Could you set down only the lines from the one including "fridge: (385, 77) -> (235, 380), moved" to the end of the records below, inclusive and exact, leaving pictures out?

## Recorded data
··········

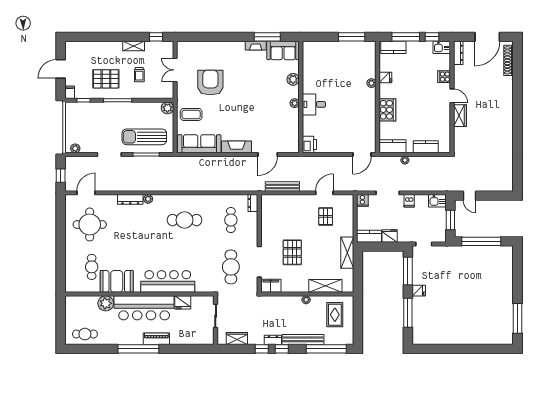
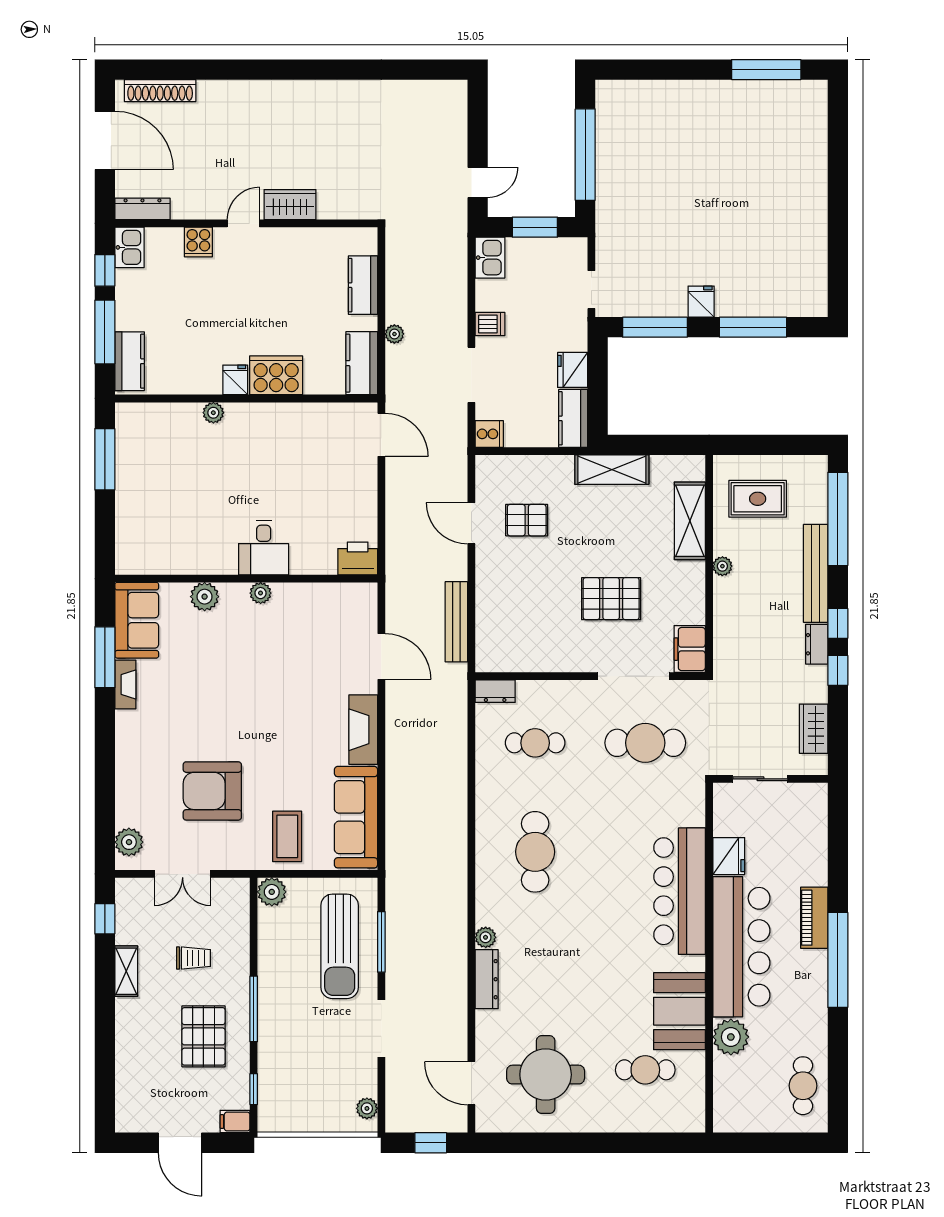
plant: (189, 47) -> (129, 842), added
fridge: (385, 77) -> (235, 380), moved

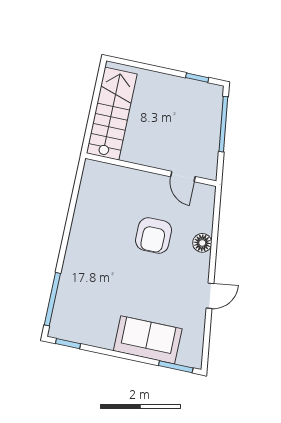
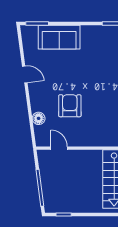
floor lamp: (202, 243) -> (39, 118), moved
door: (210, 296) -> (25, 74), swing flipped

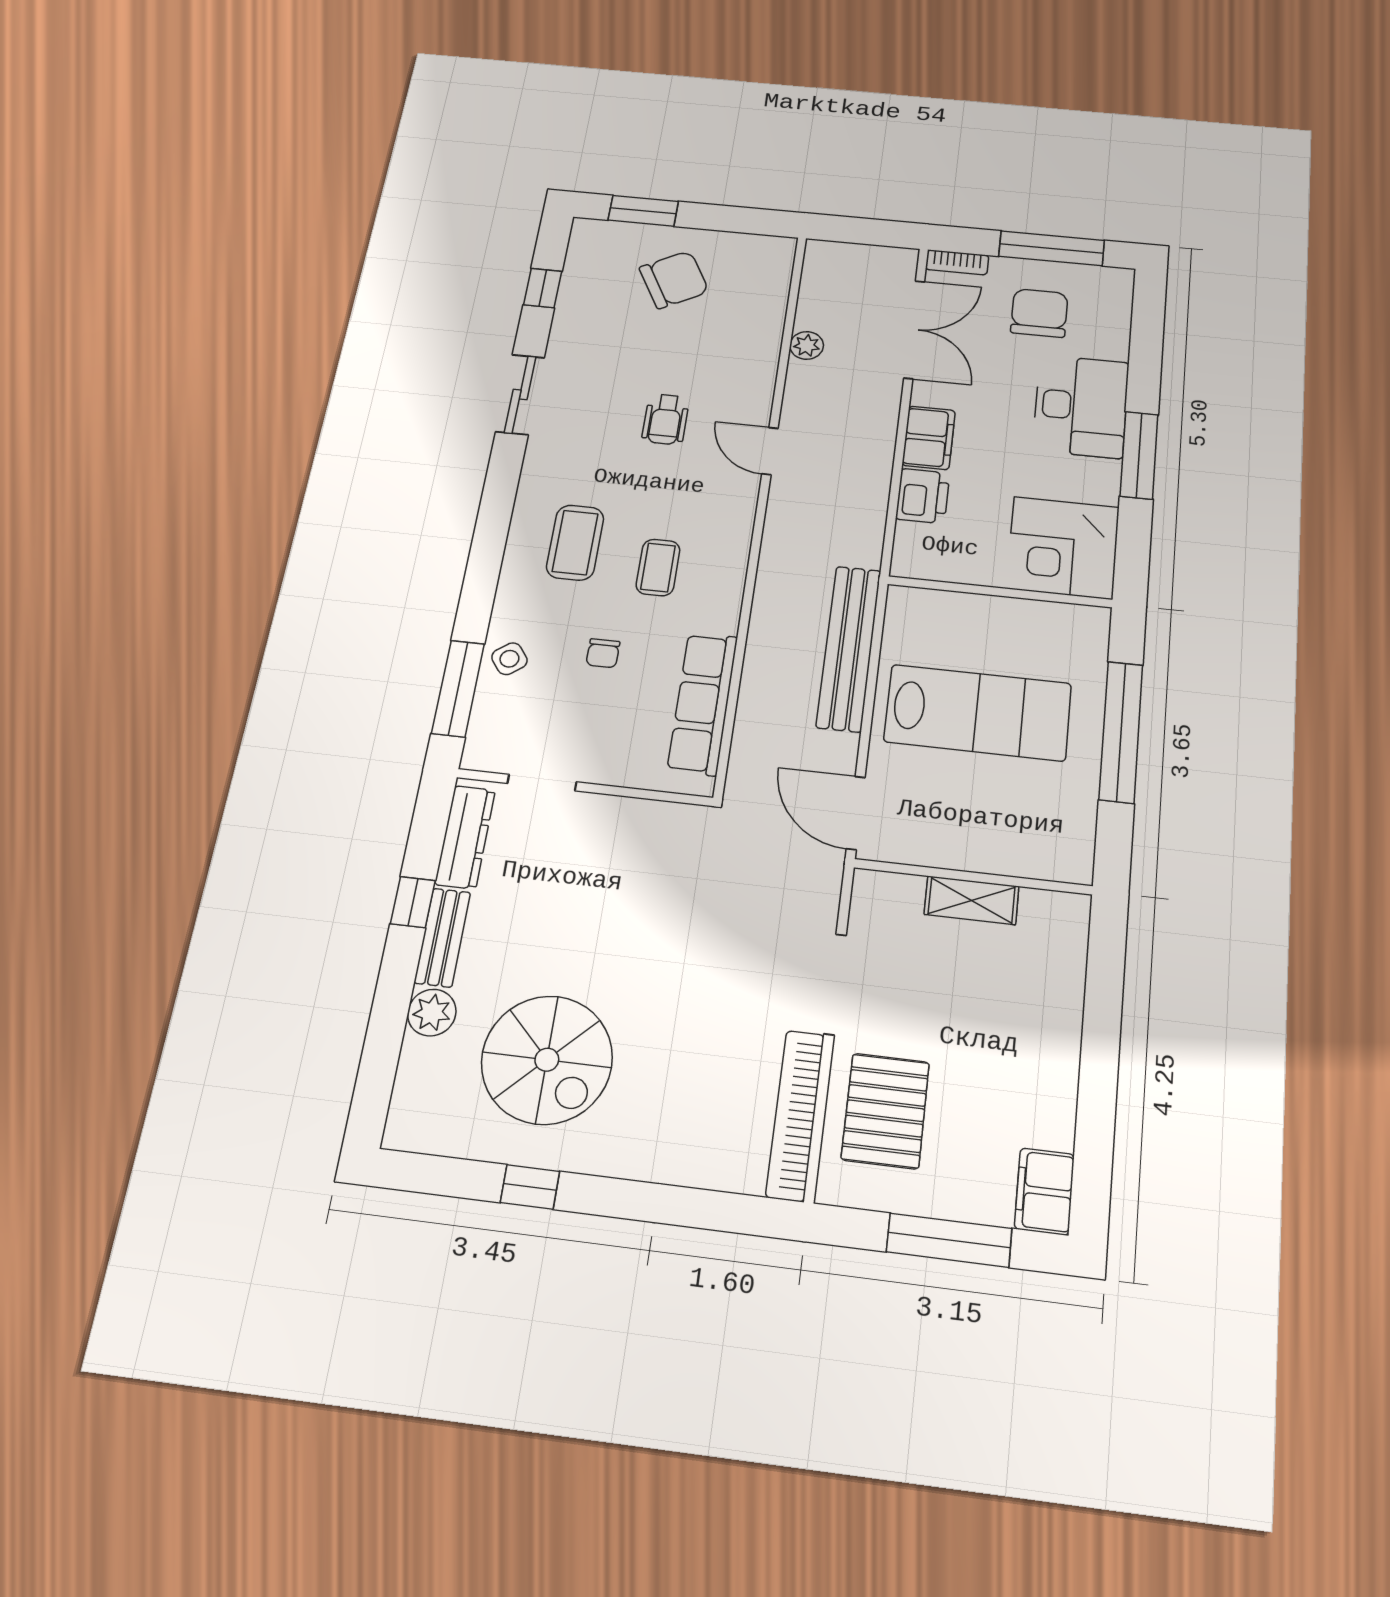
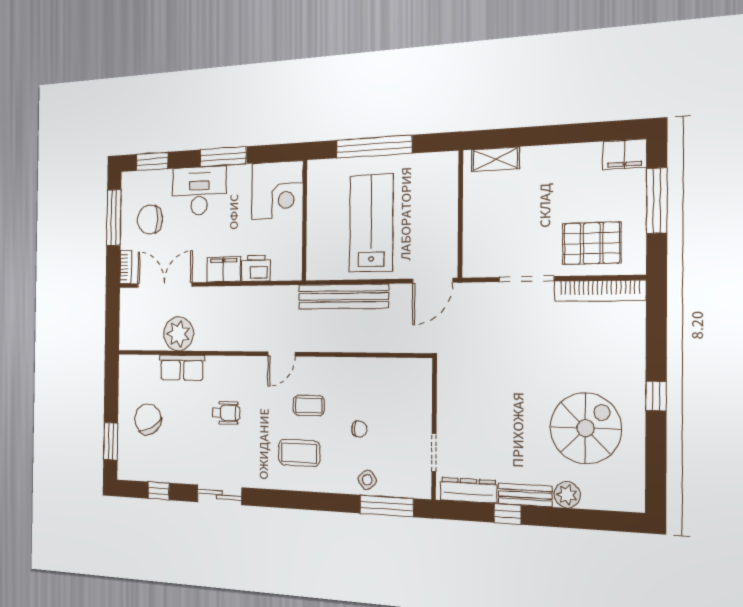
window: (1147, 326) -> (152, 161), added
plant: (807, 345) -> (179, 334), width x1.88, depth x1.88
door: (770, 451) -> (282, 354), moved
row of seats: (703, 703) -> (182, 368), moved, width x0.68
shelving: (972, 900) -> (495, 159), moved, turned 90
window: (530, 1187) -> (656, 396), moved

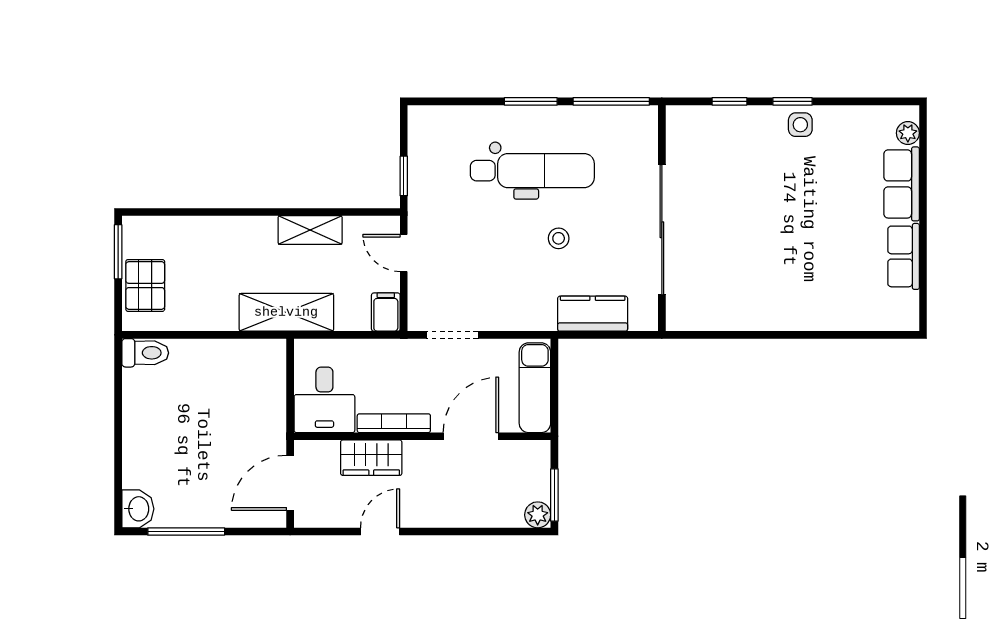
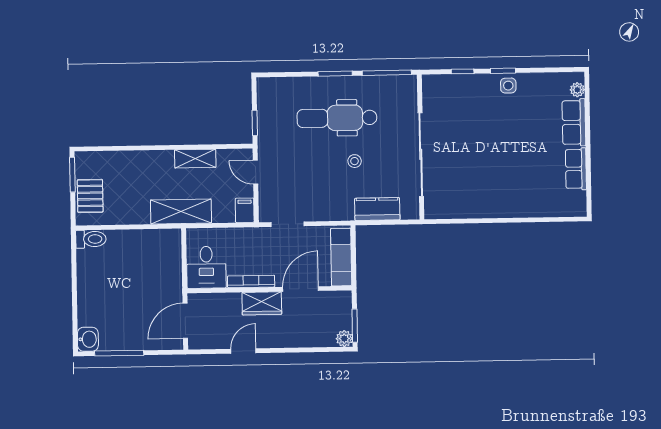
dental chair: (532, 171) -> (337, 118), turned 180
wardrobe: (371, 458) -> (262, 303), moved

··········

## Finished task
fridge: (385, 77) -> (235, 380), moved

floor lamp: (202, 243) -> (39, 118), moved
door: (210, 296) -> (25, 74), swing flipped

window: (1147, 326) -> (152, 161), added
plant: (807, 345) -> (179, 334), width x1.88, depth x1.88
door: (770, 451) -> (282, 354), moved
row of seats: (703, 703) -> (182, 368), moved, width x0.68
shelving: (972, 900) -> (495, 159), moved, turned 90
window: (530, 1187) -> (656, 396), moved

dental chair: (532, 171) -> (337, 118), turned 180
wardrobe: (371, 458) -> (262, 303), moved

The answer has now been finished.